[INFORMATION GIVEN — start]

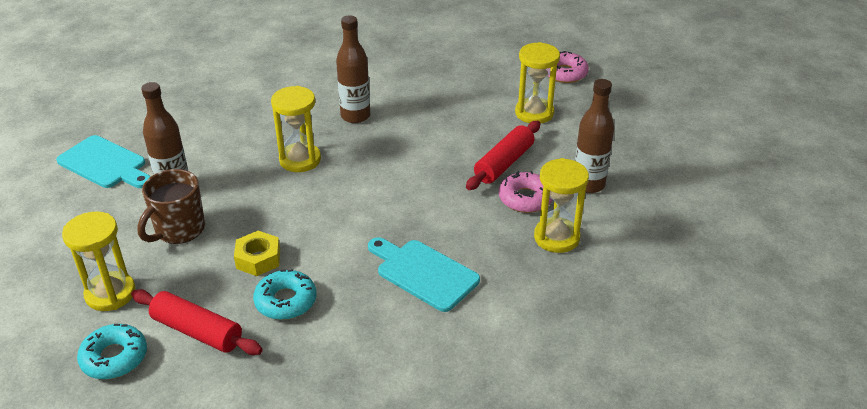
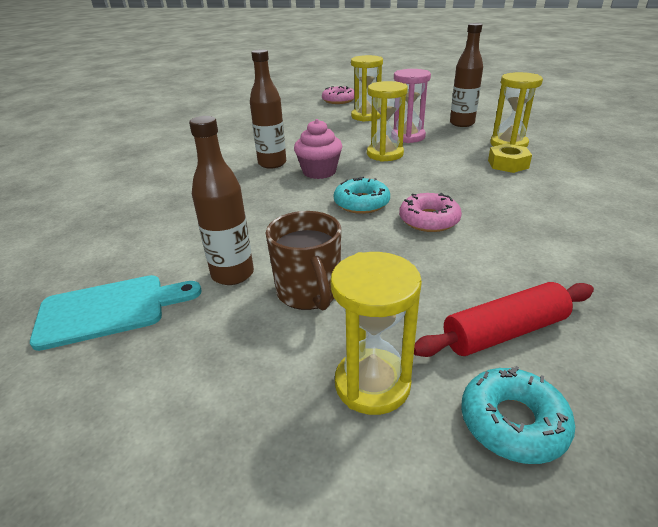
camera: 50 degrees left, 5 degrees down
(258, 259) = (413, 259): yellow nut -> yellow nut (508, 164)
(286, 301) = (494, 262): turquoise donut -> turquoise donut (361, 203)
(300, 160) = (293, 199): yellow hourglass -> yellow hourglass (385, 154)
(363, 149) = (319, 172): none -> pink cupcake
(424, 273) = (508, 193): turquoise cutting board -> none
(504, 163) = (408, 137): red rolling pin -> pink hourglass
(525, 198) = (455, 141): pink donut -> pink donut (429, 220)

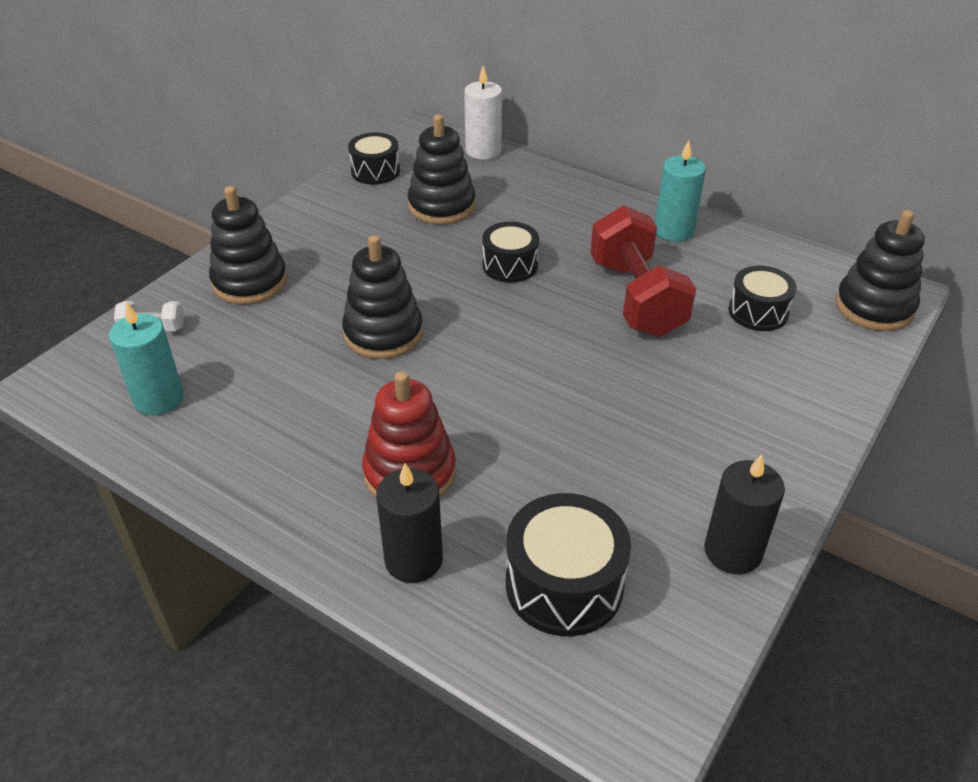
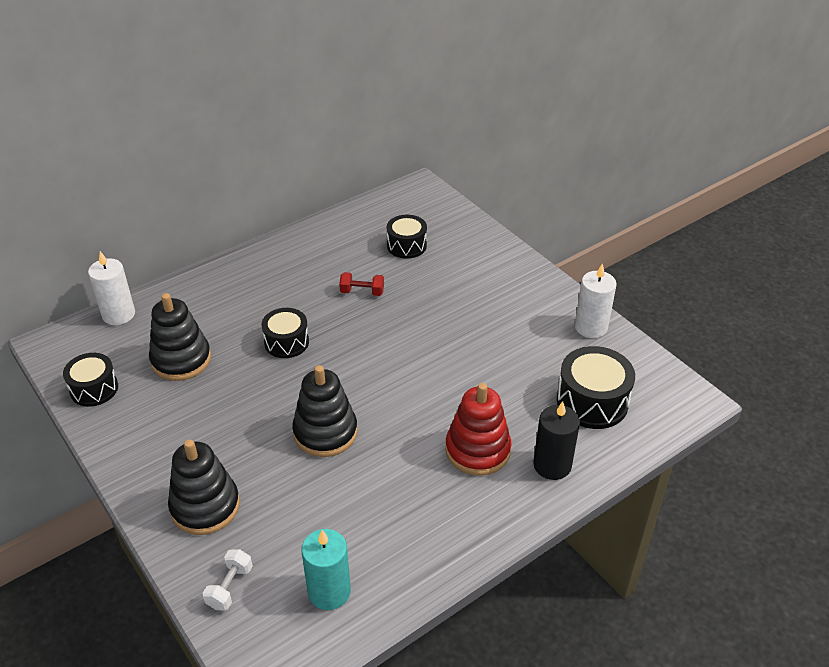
camera: 70 degrees left, 0 degrees up
(636, 298) = (362, 292): red dumbbell -> red dumbbell, size x0.43
(674, 231) = (301, 250): turquoise candle -> none
(732, 551) = (590, 327): black candle -> white candle
(874, 307) = (428, 200): black stacking toy -> none

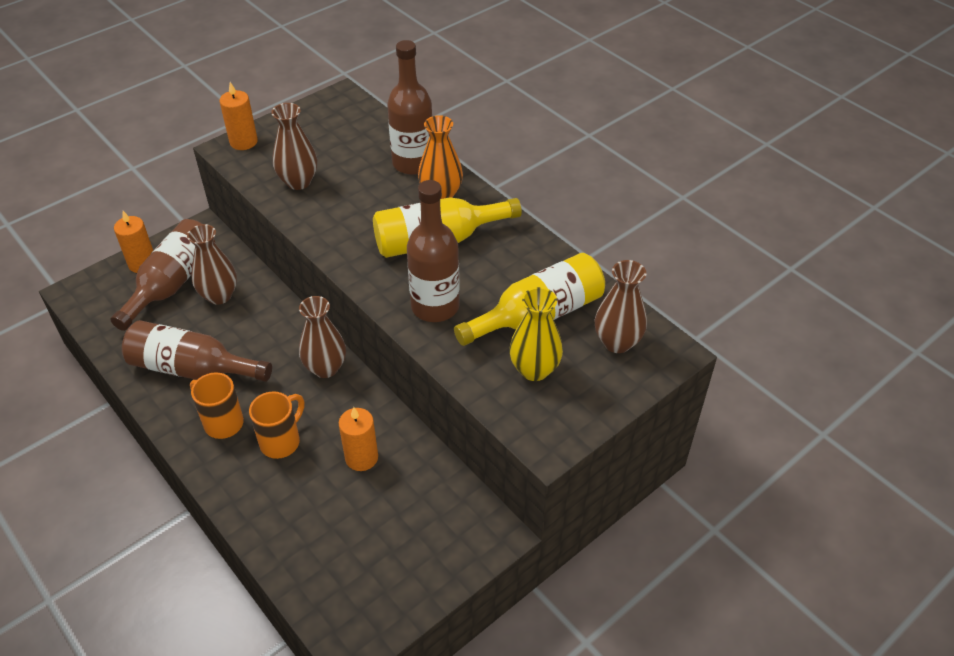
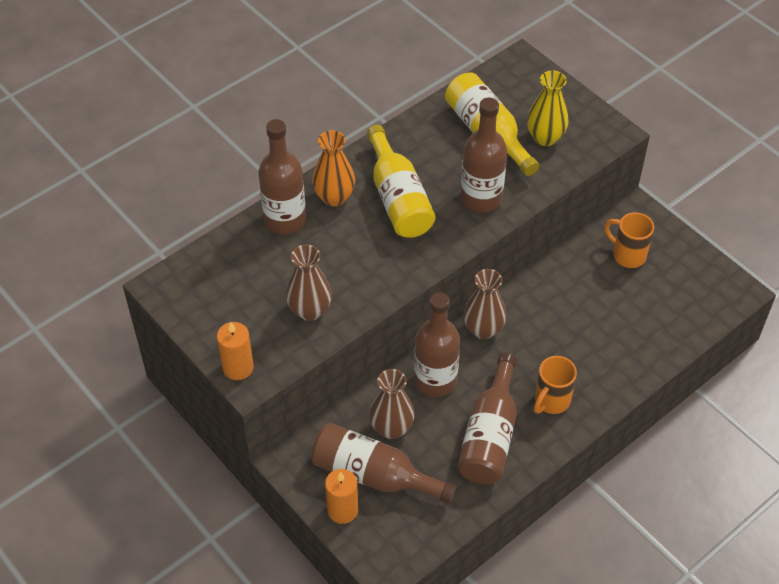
camera: 90 degrees left, 5 degrees up
(268, 328) = (435, 380): none -> brown bottle
(281, 441) = (567, 354): orange mug -> orange mug (627, 255)
(361, 457) = (578, 296): orange candle -> none
(617, 342) = (513, 89): brown vase -> none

[INFORMATION GIVEN — finish]

YOUR ASSIGNMENT - Each entry is to be returned as it stands, and each picture is to be left out.

FINISHED TASK -
camera: 50 degrees left, 5 degrees down
(258, 259) = (413, 259): yellow nut -> yellow nut (508, 164)
(286, 301) = (494, 262): turquoise donut -> turquoise donut (361, 203)
(300, 160) = (293, 199): yellow hourglass -> yellow hourglass (385, 154)
(363, 149) = (319, 172): none -> pink cupcake
(424, 273) = (508, 193): turquoise cutting board -> none
(504, 163) = (408, 137): red rolling pin -> pink hourglass
(525, 198) = (455, 141): pink donut -> pink donut (429, 220)

camera: 70 degrees left, 0 degrees up
(636, 298) = (362, 292): red dumbbell -> red dumbbell, size x0.43
(674, 231) = (301, 250): turquoise candle -> none
(732, 551) = (590, 327): black candle -> white candle
(874, 307) = (428, 200): black stacking toy -> none

camera: 90 degrees left, 5 degrees up
(268, 328) = (435, 380): none -> brown bottle
(281, 441) = (567, 354): orange mug -> orange mug (627, 255)
(361, 457) = (578, 296): orange candle -> none
(617, 342) = (513, 89): brown vase -> none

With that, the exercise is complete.